- What you will do
Extract all lines from the data beneath that include the word "AGND".

- Data records
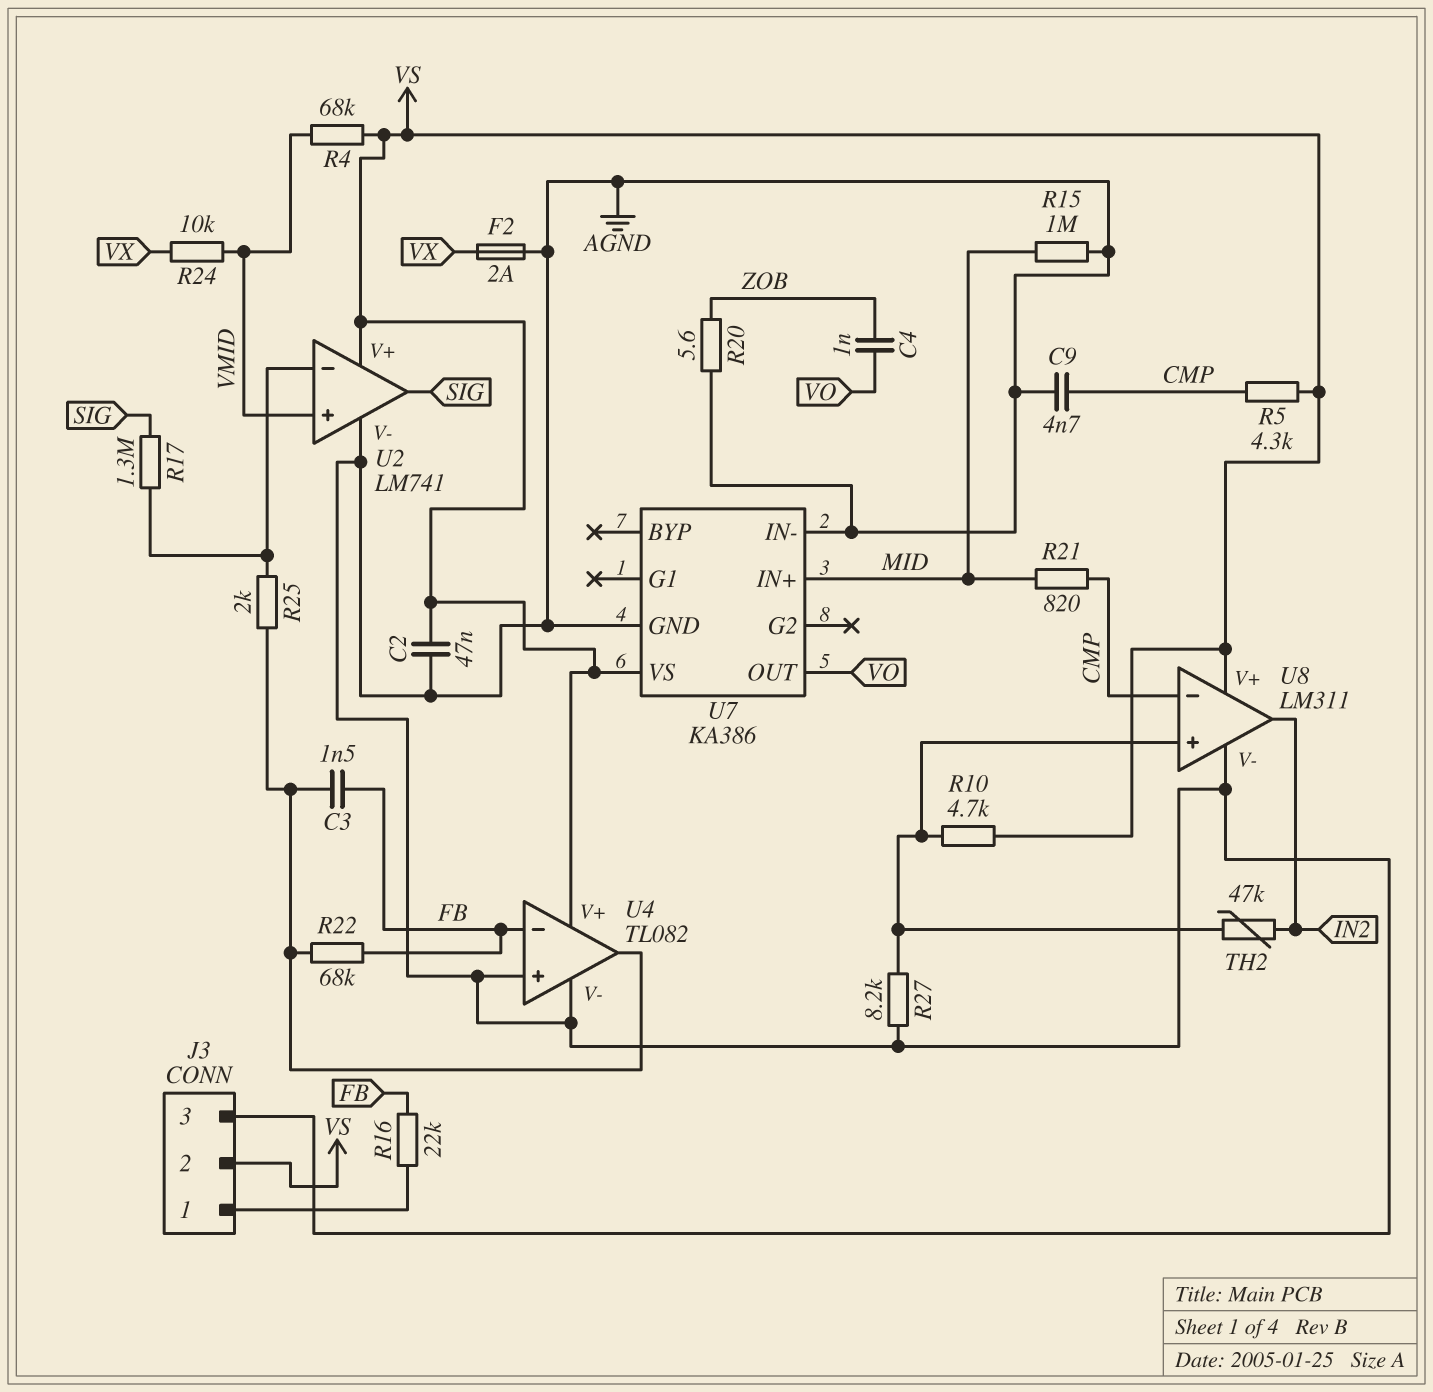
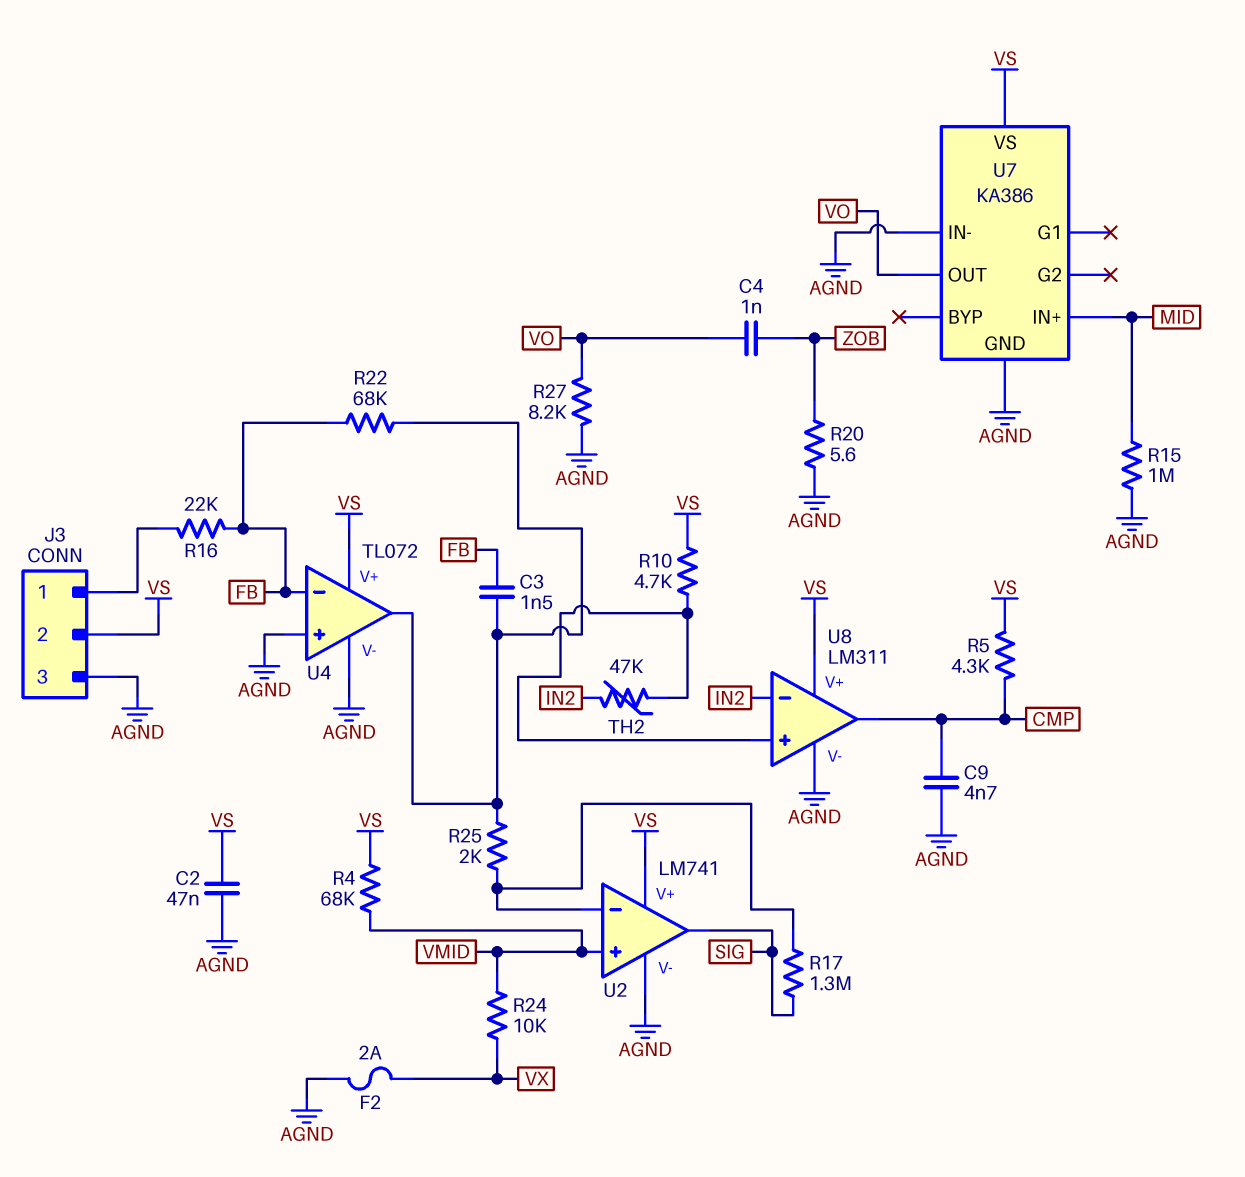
R21: 820 (CMP, MID) -> none
R27: 8.2k (AGND, U8/in+) -> 8.2k (AGND, VO)
U4: TL082 -> TL072
U8 pin in-: CMP -> IN2
U8 pin out: IN2 -> CMP

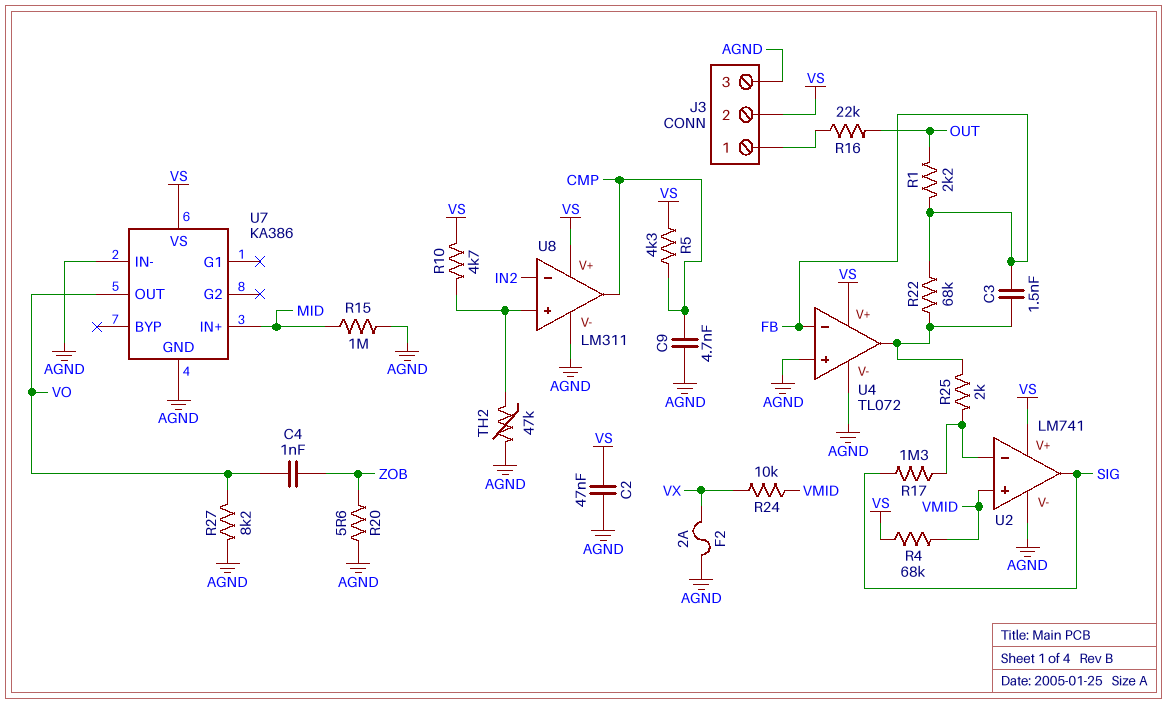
R1: none -> 2.2k (FB, OUT)
R16: 22k (FB, J3/1) -> 22k (J3/1, OUT)
TH2: 47k (IN2, U8/in+) -> 47k (AGND, U8/in+)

- Solution to this exercise
R27: 8.2k (AGND, U8/in+) -> 8.2k (AGND, VO)
TH2: 47k (IN2, U8/in+) -> 47k (AGND, U8/in+)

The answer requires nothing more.